Start DATA ENTRIES
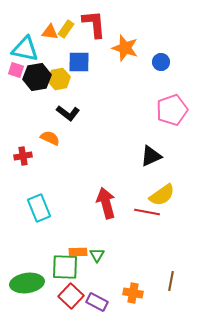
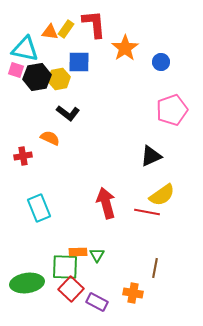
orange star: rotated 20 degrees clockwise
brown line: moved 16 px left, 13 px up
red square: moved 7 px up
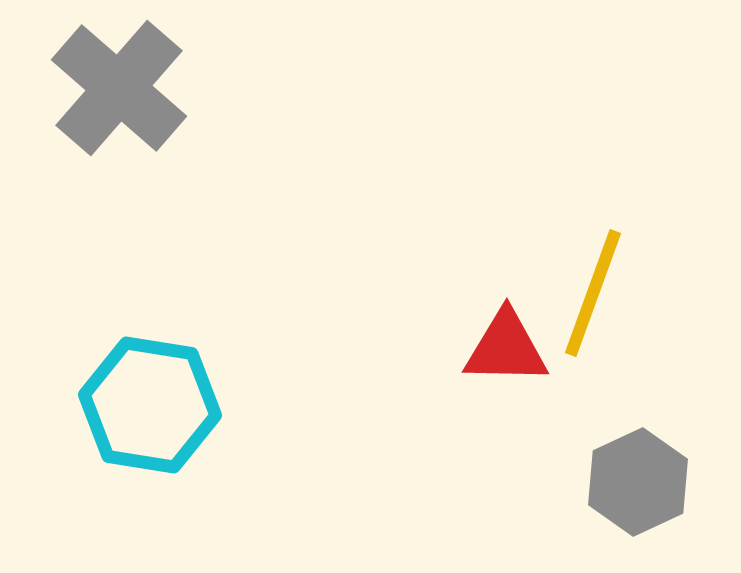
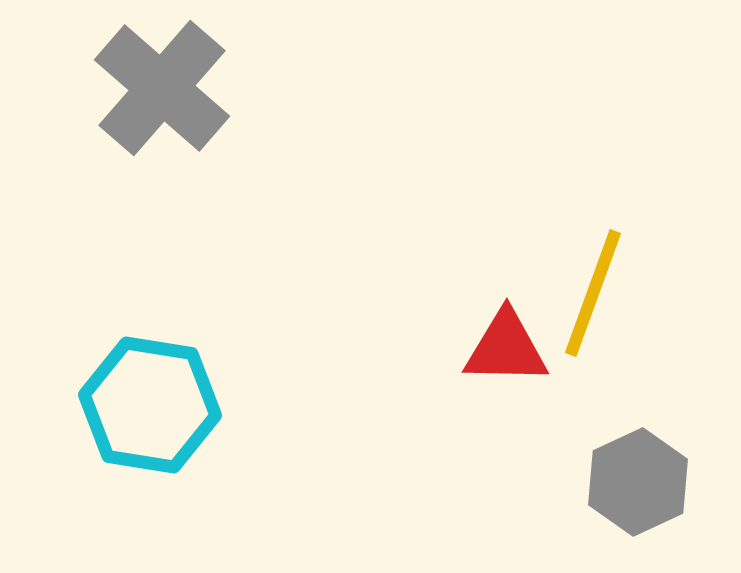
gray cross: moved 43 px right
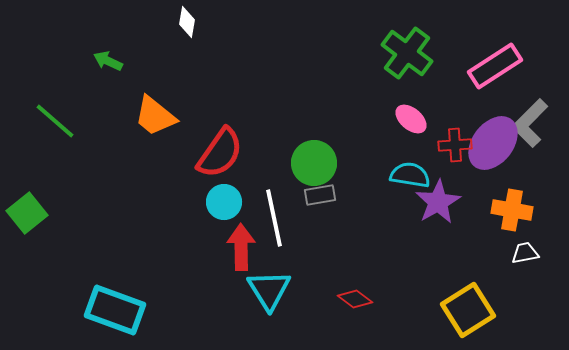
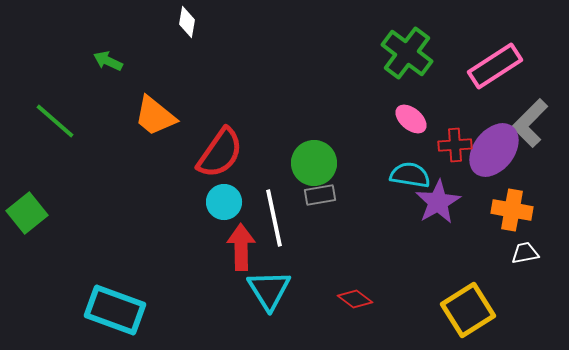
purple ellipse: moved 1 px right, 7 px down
End DATA ENTRIES
WHAT YOU WILL DO
Copy out, word for word, the stretch from the line containing "gray cross: moved 43 px right" through the end of the entries, and leave out the pictures.

PROBLEM SOLUTION
gray cross: moved 43 px right
purple ellipse: moved 1 px right, 7 px down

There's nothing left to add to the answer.